• **Task objective**: Every line of the entries below that mentions "degrees" is to be copied out.

• **Record set**:

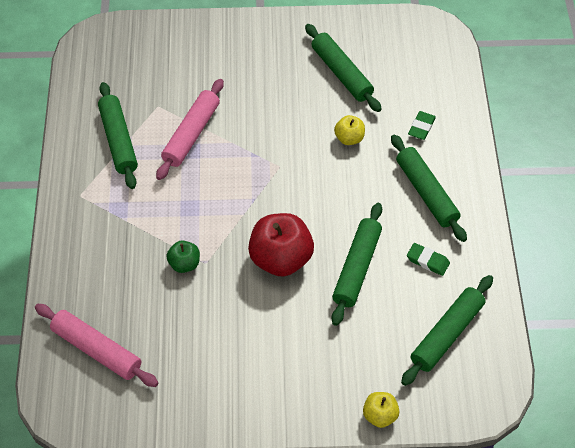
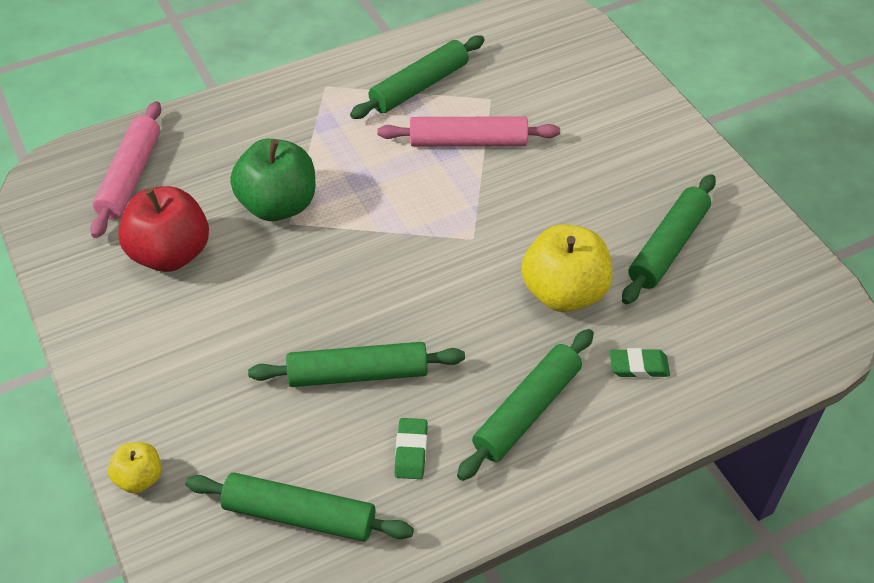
camera: 65 degrees right, 5 degrees down
green apple [167,240,200,273] -> green apple [230,139,316,221], size x1.95
red apple [248,213,314,277] -> red apple moved to [118,186,209,272]
yellow apple [334,115,365,145] -> yellow apple [521,224,612,312], size x1.95

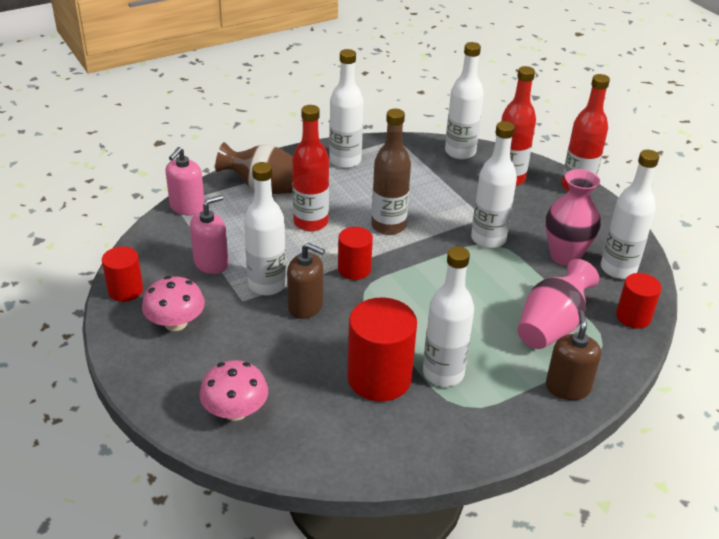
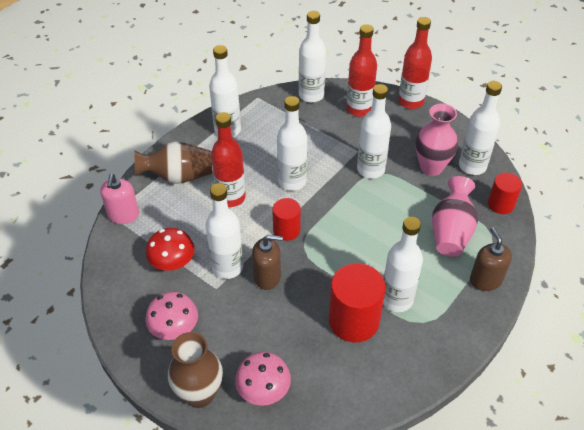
camera: 20 degrees left, 10 degrees up
red cylinder [102,246,143,302] -> none
pink soap dispenser [190,195,229,274] -> red mushroom [146,228,195,271]
brown bottle [371,109,411,235] -> white bottle [277,96,307,191]
none -> brown vase [168,332,223,408]

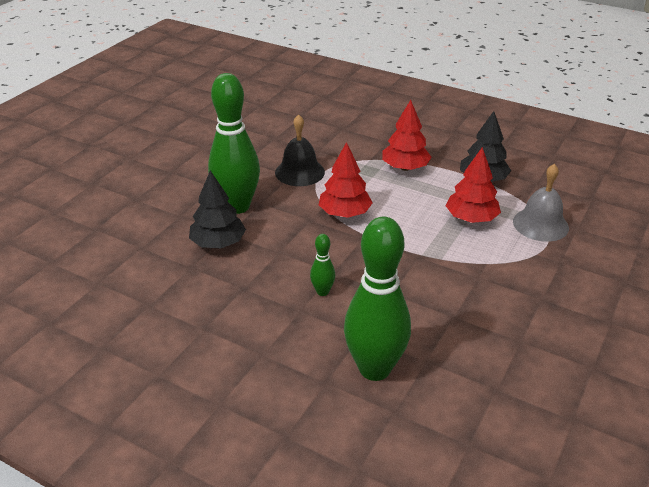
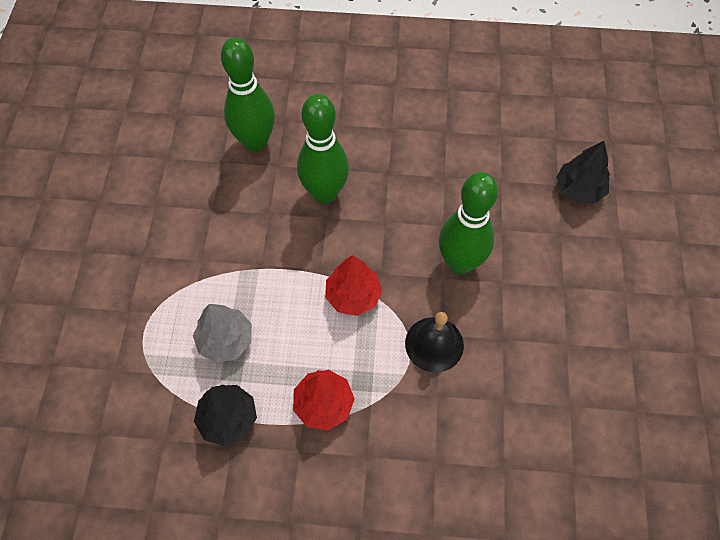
camera: 155 degrees right, 25 degrees up
black tree [189,170,246,248] -> black tree moved to [556,141,610,203]
green bowling pin [310,234,335,296] -> green bowling pin [297,94,349,204], size x2.29
red tree [446,147,501,223] -> grey tree [193,304,252,363]
grey bell [513,164,569,242] -> none

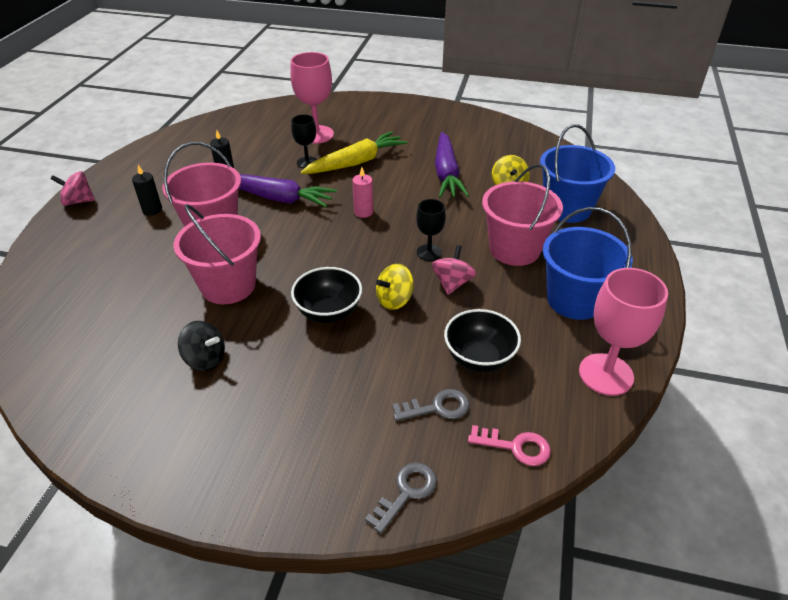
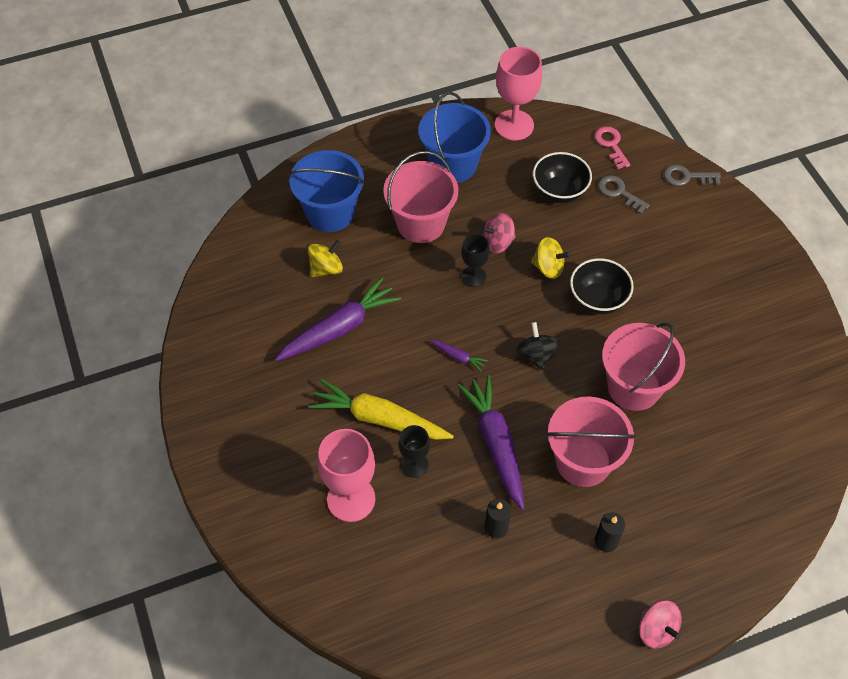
camera: 125 degrees left, 15 degrees up
black spinning top [178,321,225,371] -> black spinning top moved to [516,322,560,370]
pink candle [352,167,373,218] -> purple carrot [429,340,488,372]

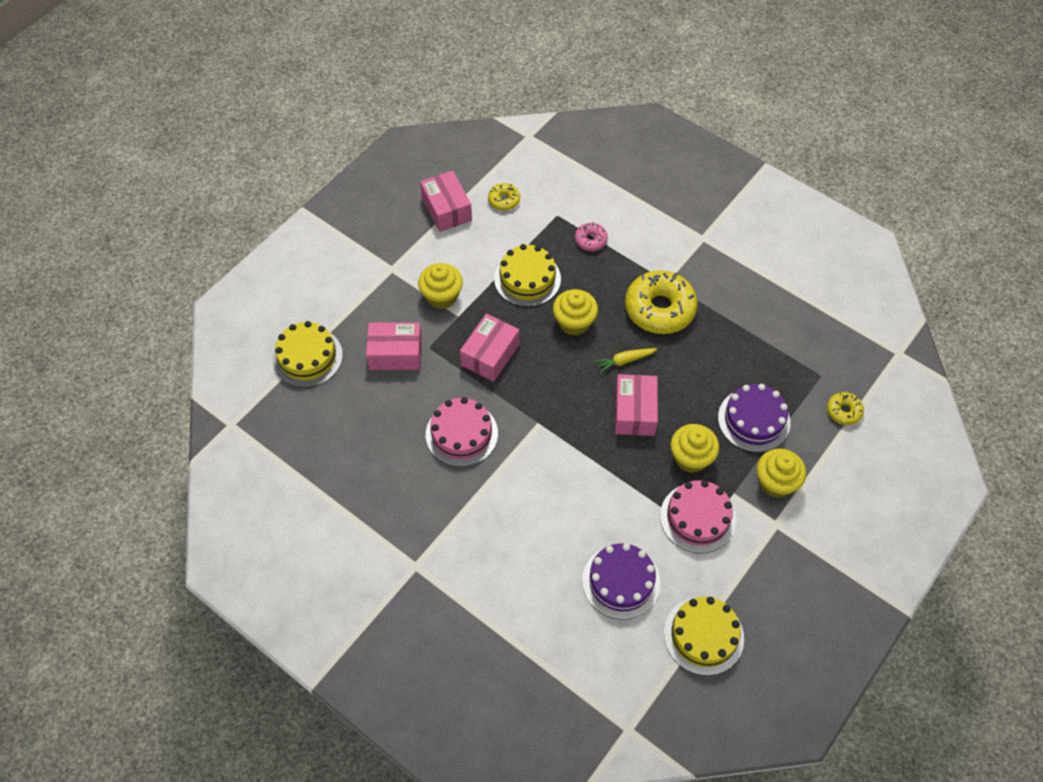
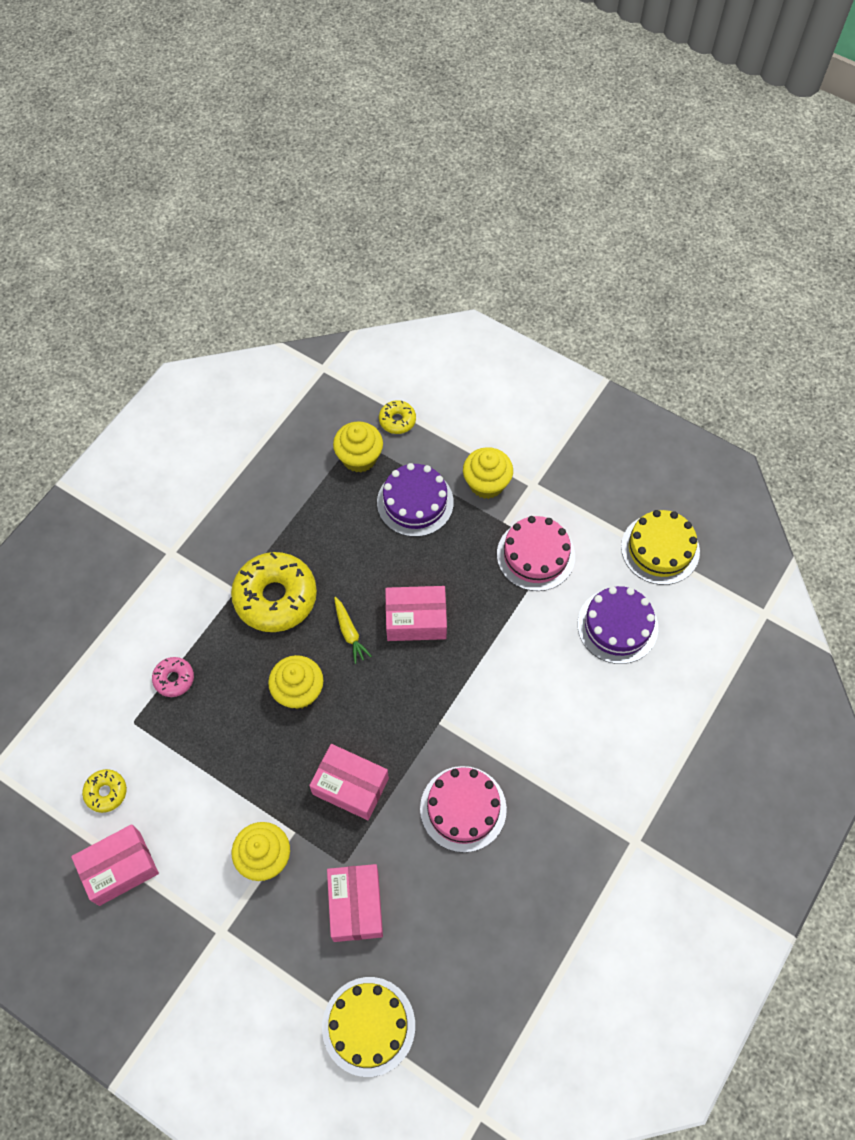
camera: 95 degrees left, 5 degrees up
yellow cake [494,244,561,307] -> none
yellow cupcake [670,424,719,473] -> yellow cupcake moved to [333,421,383,473]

• **Exercise result**:
camera: 65 degrees right, 5 degrees down
camera: 20 degrees left, 10 degrees up
camera: 155 degrees right, 25 degrees up
camera: 125 degrees left, 15 degrees up
camera: 95 degrees left, 5 degrees up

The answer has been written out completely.